PROBLEM: Every line of the records that contains the string "turquoise" counts once; give the total and nothing else.

THE DATA:
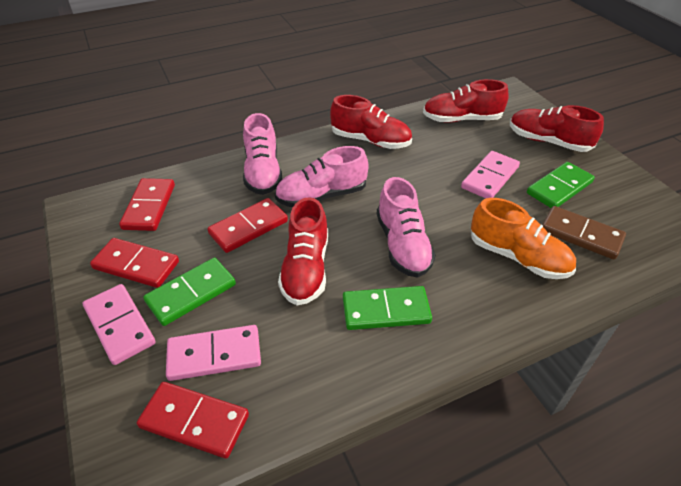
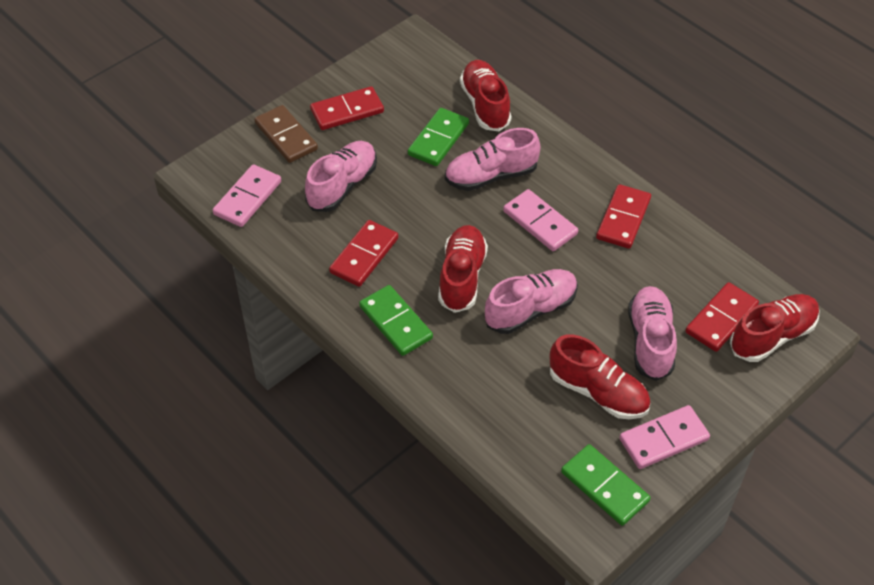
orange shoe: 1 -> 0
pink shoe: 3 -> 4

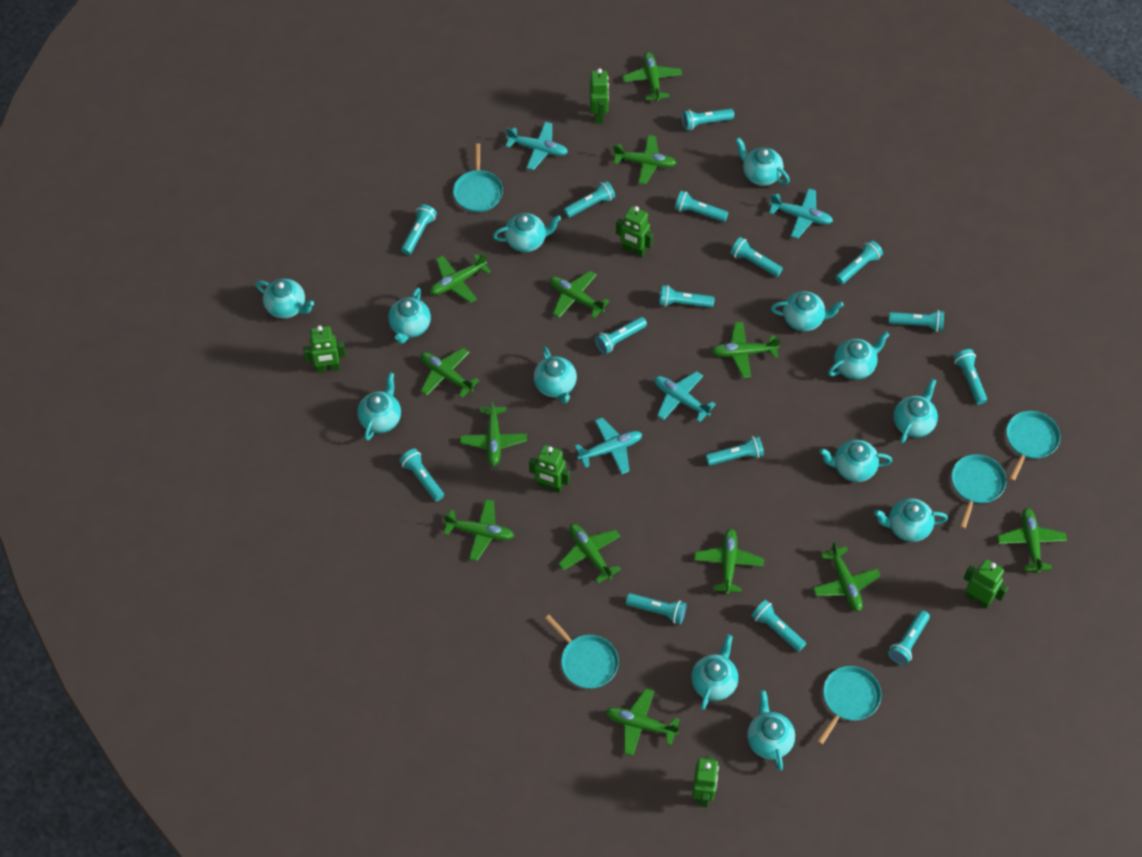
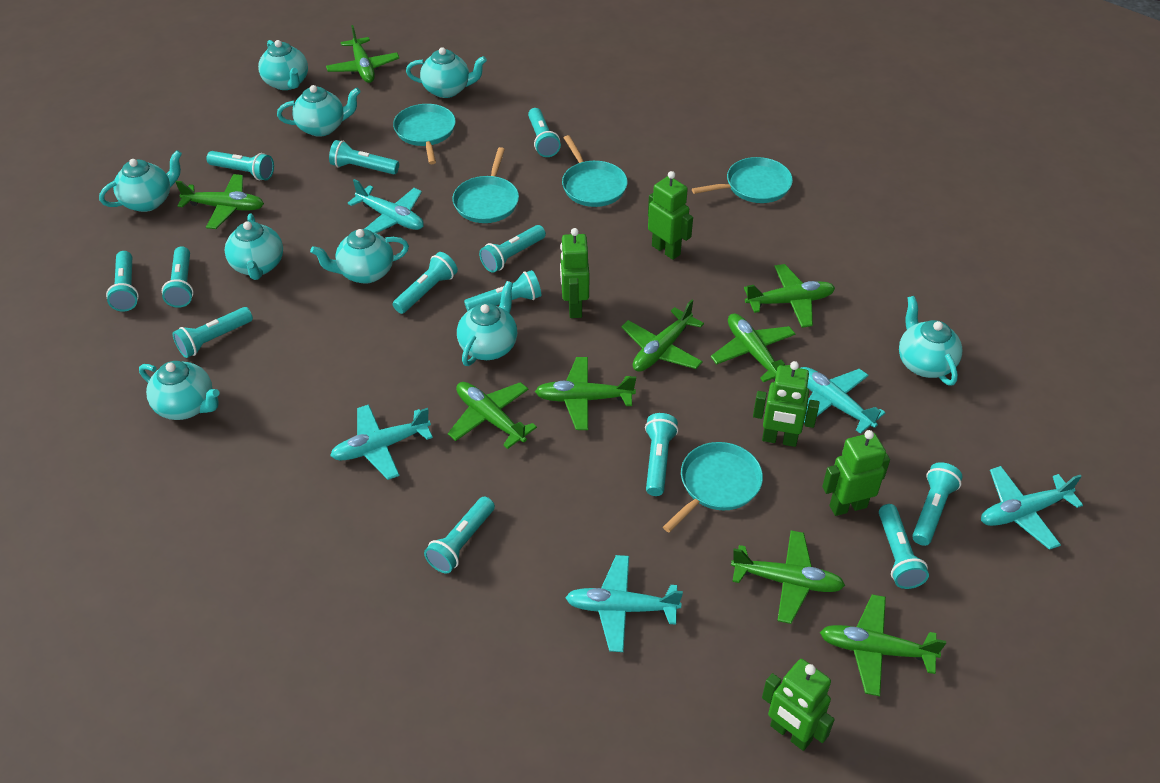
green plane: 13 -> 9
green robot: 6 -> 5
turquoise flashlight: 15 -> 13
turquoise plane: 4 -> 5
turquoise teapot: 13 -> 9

* * *

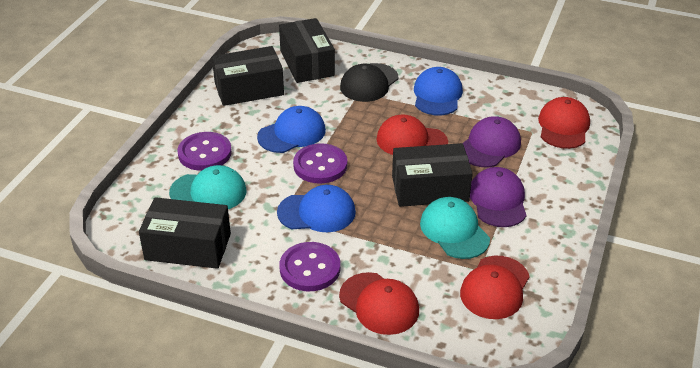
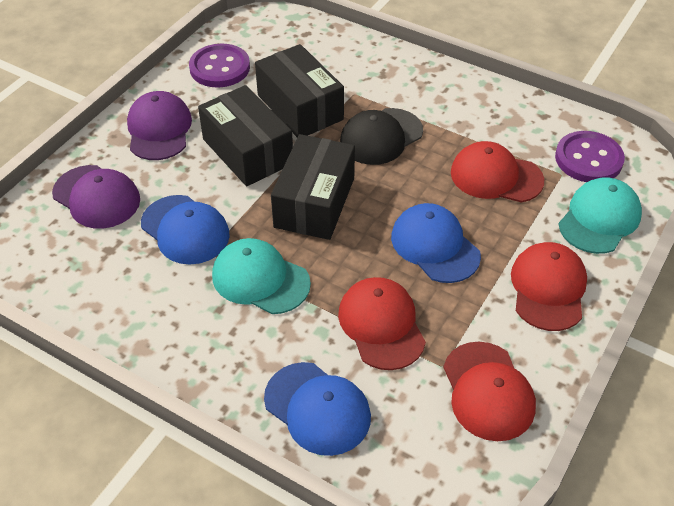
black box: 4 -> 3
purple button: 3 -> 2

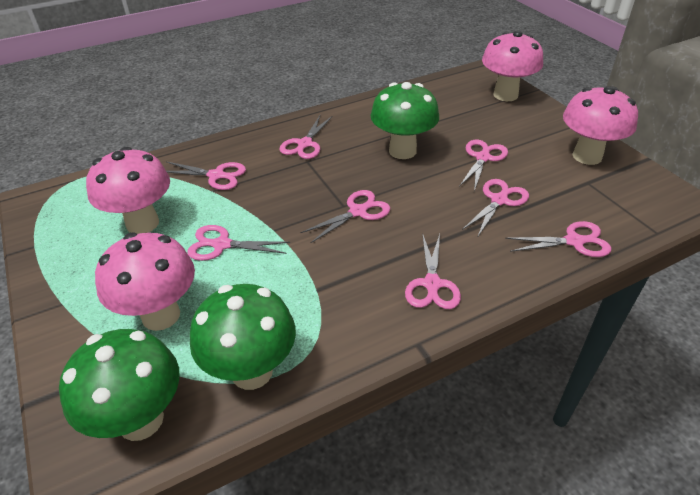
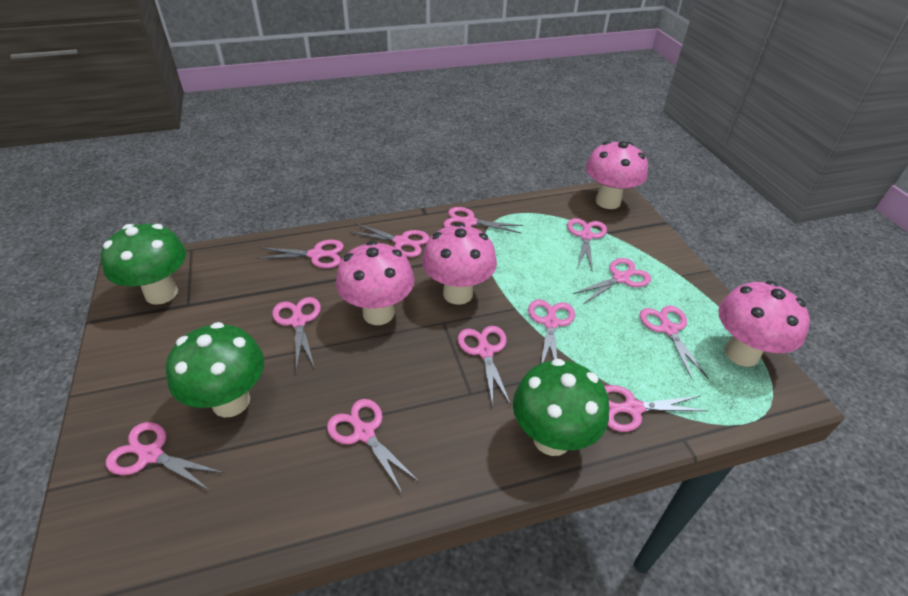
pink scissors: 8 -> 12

* * *

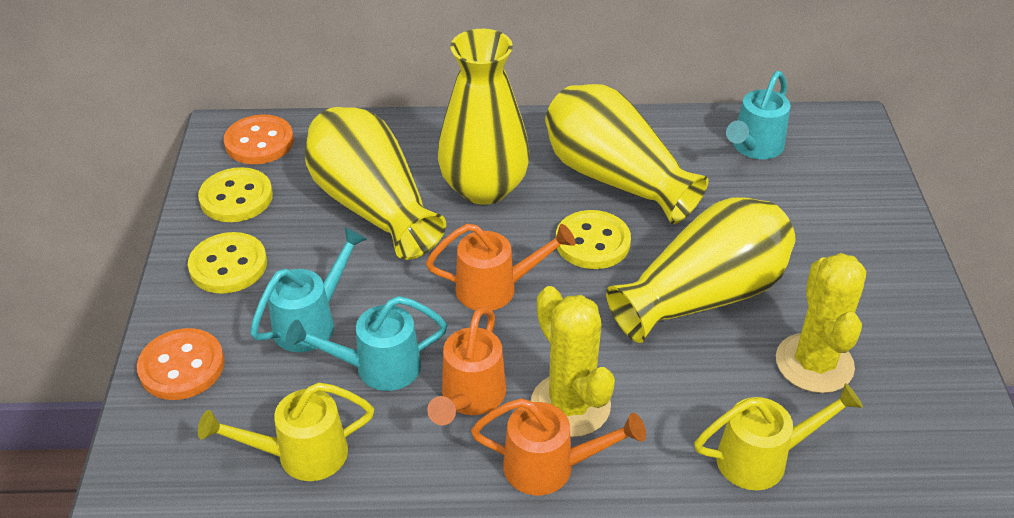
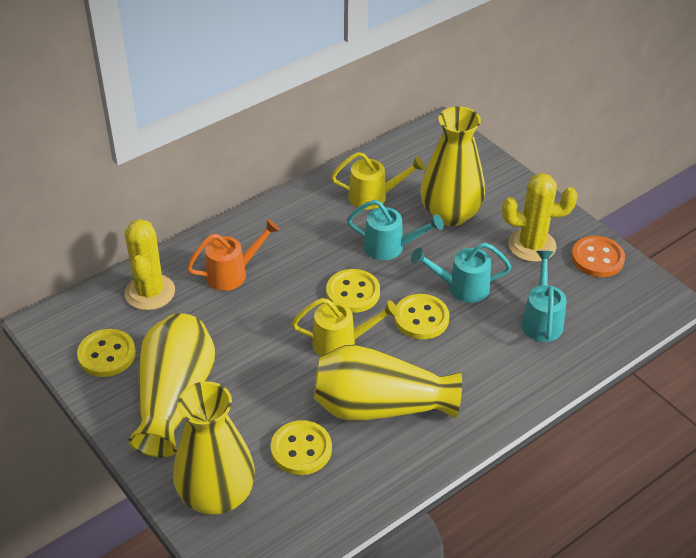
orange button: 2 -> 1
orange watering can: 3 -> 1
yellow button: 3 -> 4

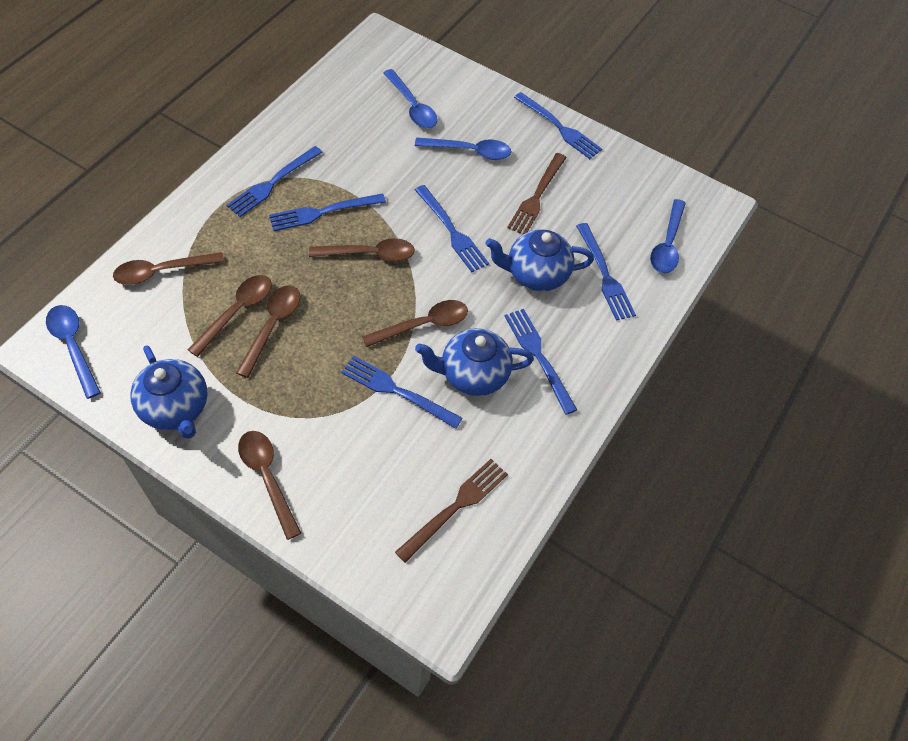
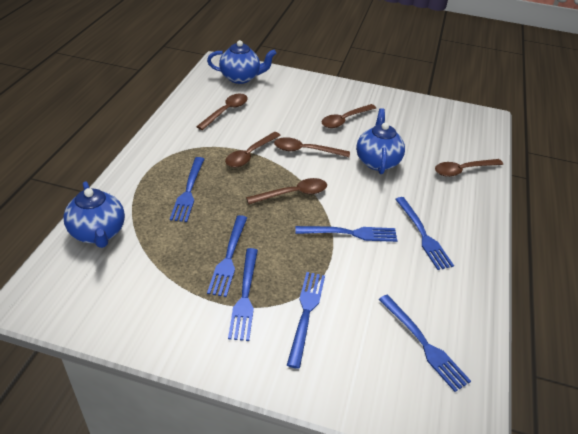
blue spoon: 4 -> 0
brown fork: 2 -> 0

YOUR SOLUTION: 3